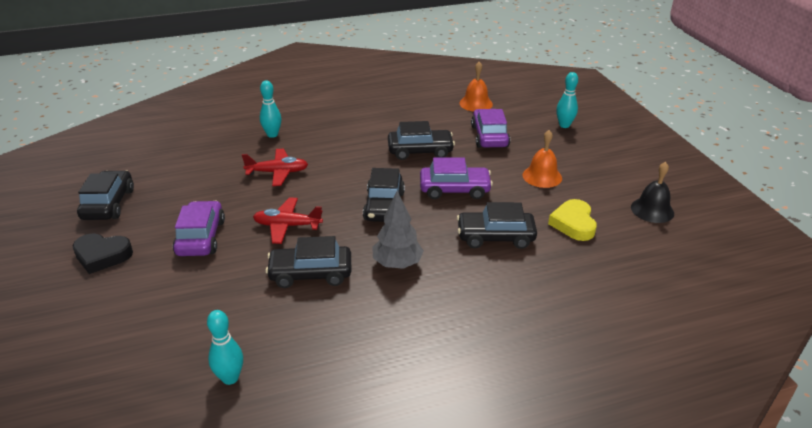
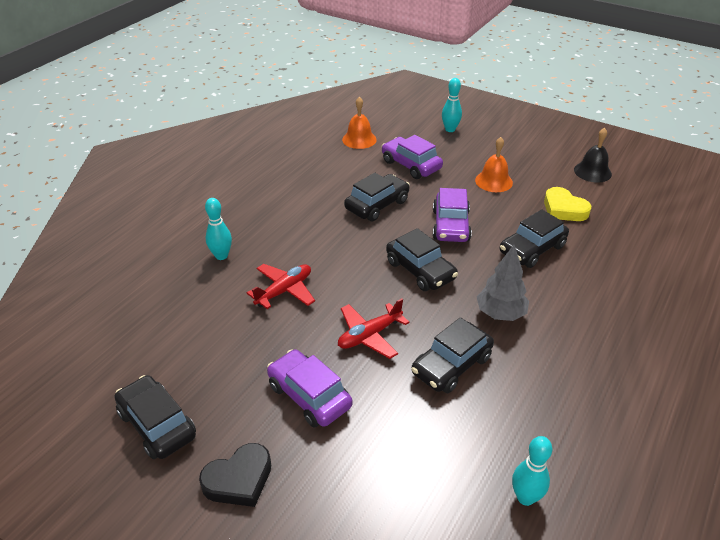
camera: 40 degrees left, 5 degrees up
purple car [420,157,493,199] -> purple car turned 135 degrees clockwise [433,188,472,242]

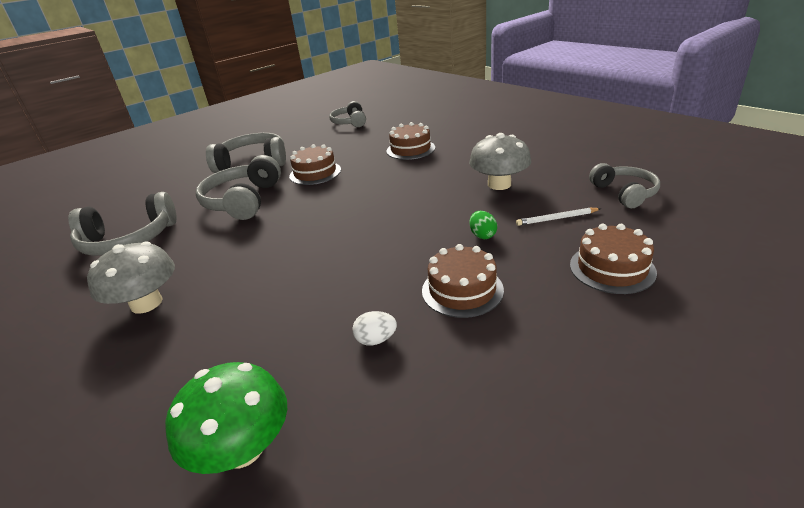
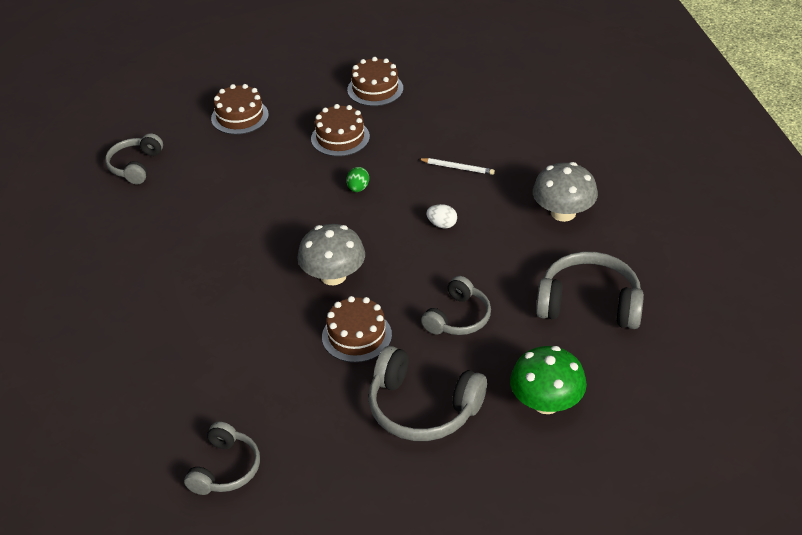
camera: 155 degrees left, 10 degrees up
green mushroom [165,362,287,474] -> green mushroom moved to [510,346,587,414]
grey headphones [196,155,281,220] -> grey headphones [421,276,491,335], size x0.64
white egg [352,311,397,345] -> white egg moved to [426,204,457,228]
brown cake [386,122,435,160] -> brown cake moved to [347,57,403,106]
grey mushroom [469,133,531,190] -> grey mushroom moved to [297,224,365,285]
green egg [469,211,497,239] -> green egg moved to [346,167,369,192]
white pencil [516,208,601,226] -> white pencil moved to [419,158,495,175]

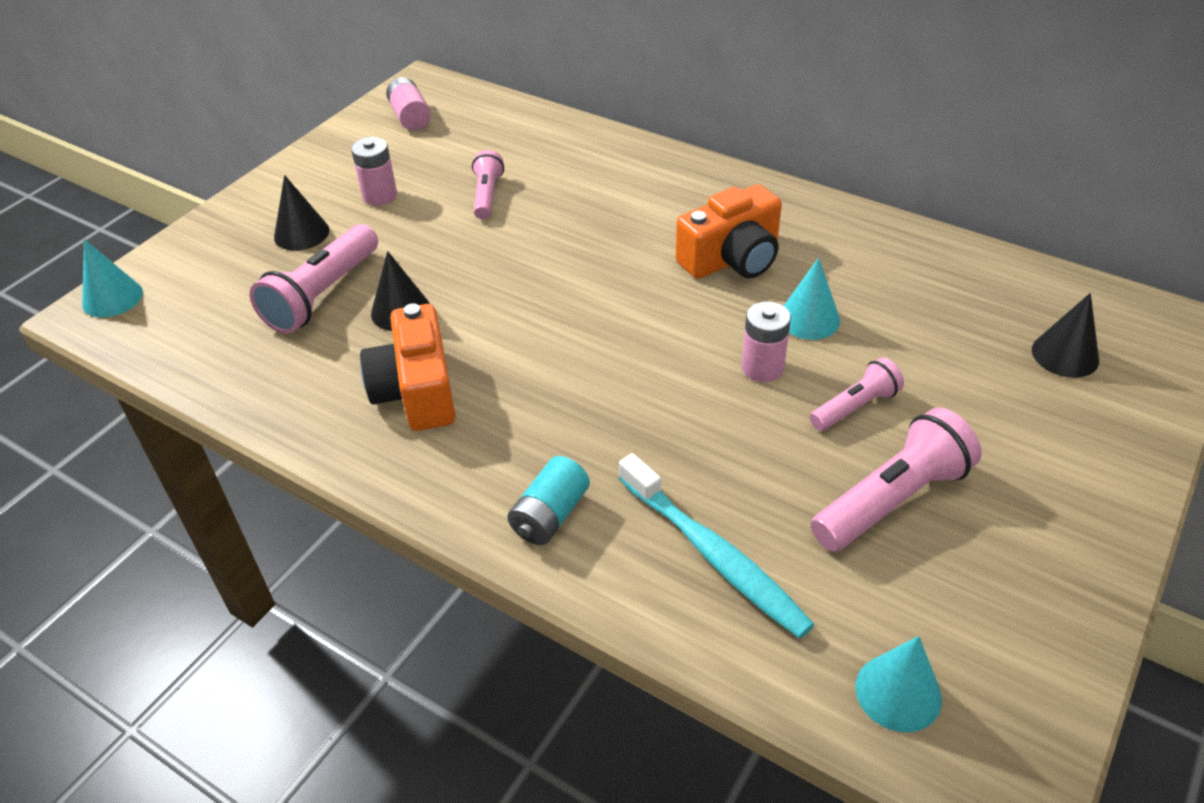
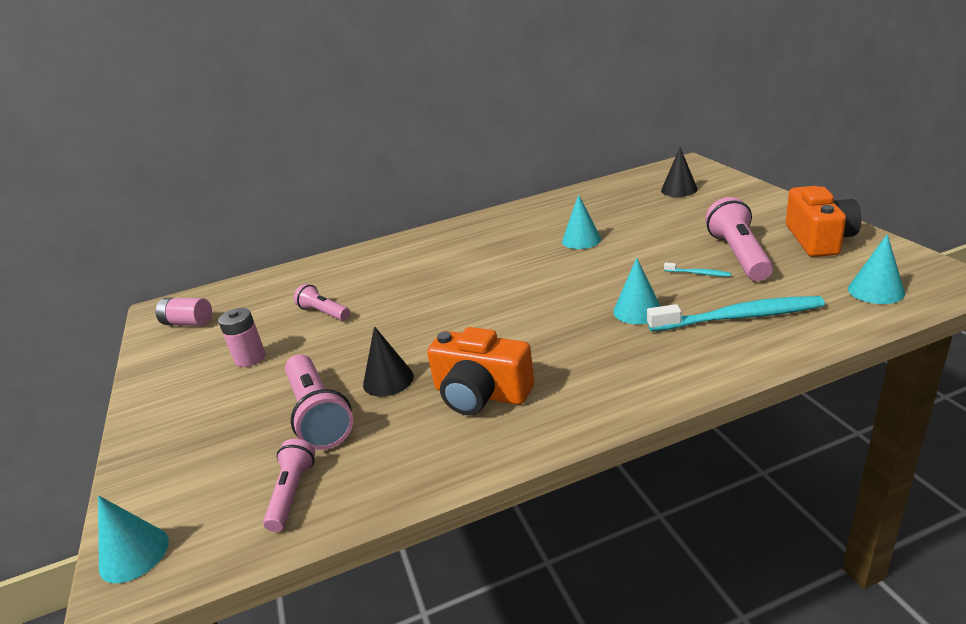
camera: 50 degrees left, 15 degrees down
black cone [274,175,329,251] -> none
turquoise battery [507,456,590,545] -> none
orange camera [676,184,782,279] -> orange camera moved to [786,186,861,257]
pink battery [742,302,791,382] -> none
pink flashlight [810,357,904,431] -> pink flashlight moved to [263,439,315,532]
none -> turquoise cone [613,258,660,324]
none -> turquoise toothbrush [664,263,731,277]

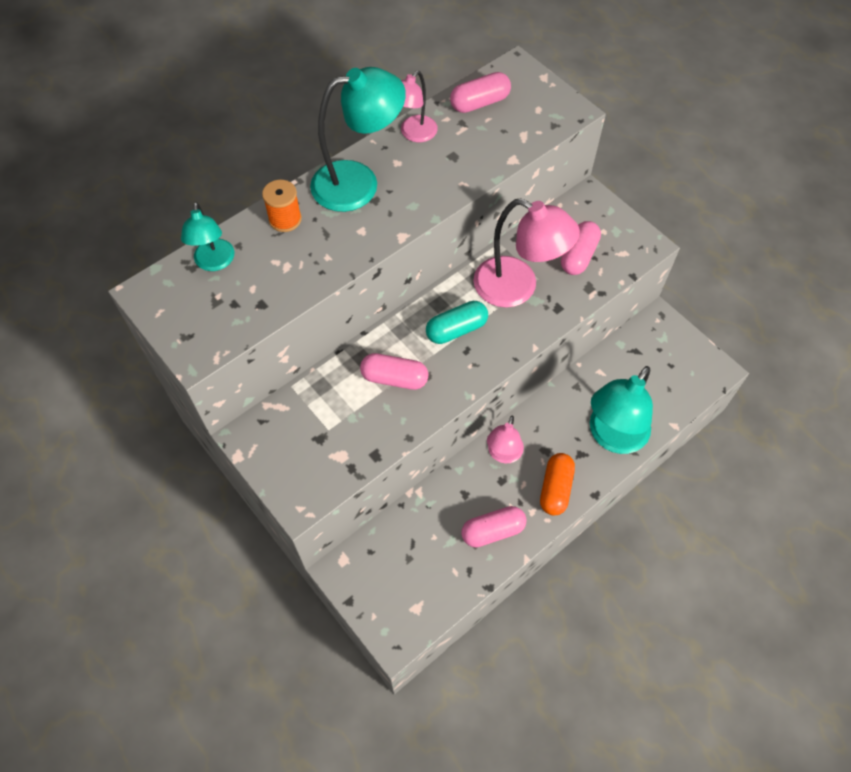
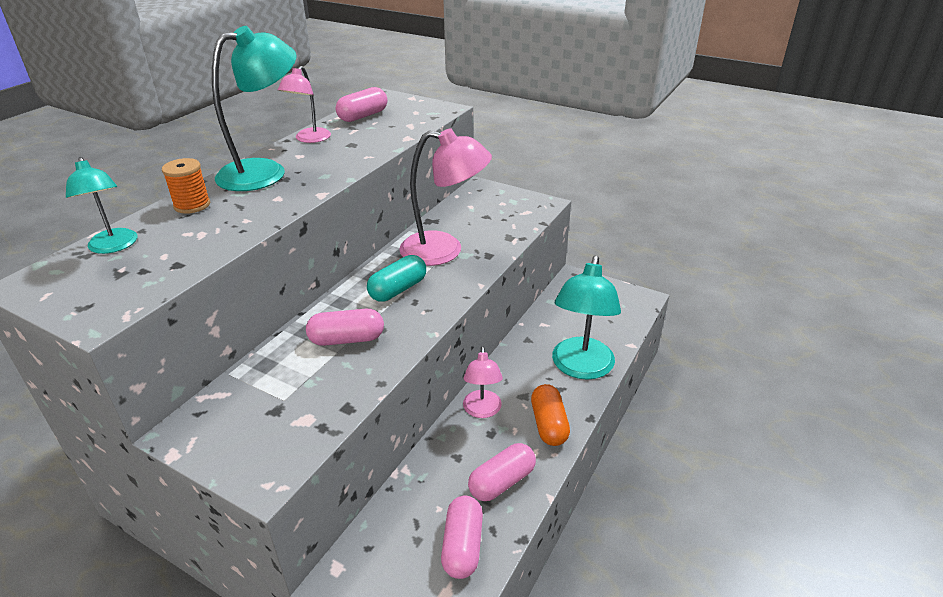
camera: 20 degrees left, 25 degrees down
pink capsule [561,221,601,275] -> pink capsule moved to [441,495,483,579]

AIM OF THE TASK: Find every line of the data that includes the string "left". Copy each of those lines.

RESPONSE BOX:
camera: 40 degrees left, 5 degrees up
camera: 155 degrees left, 10 degrees up
camera: 50 degrees left, 15 degrees down
camera: 20 degrees left, 25 degrees down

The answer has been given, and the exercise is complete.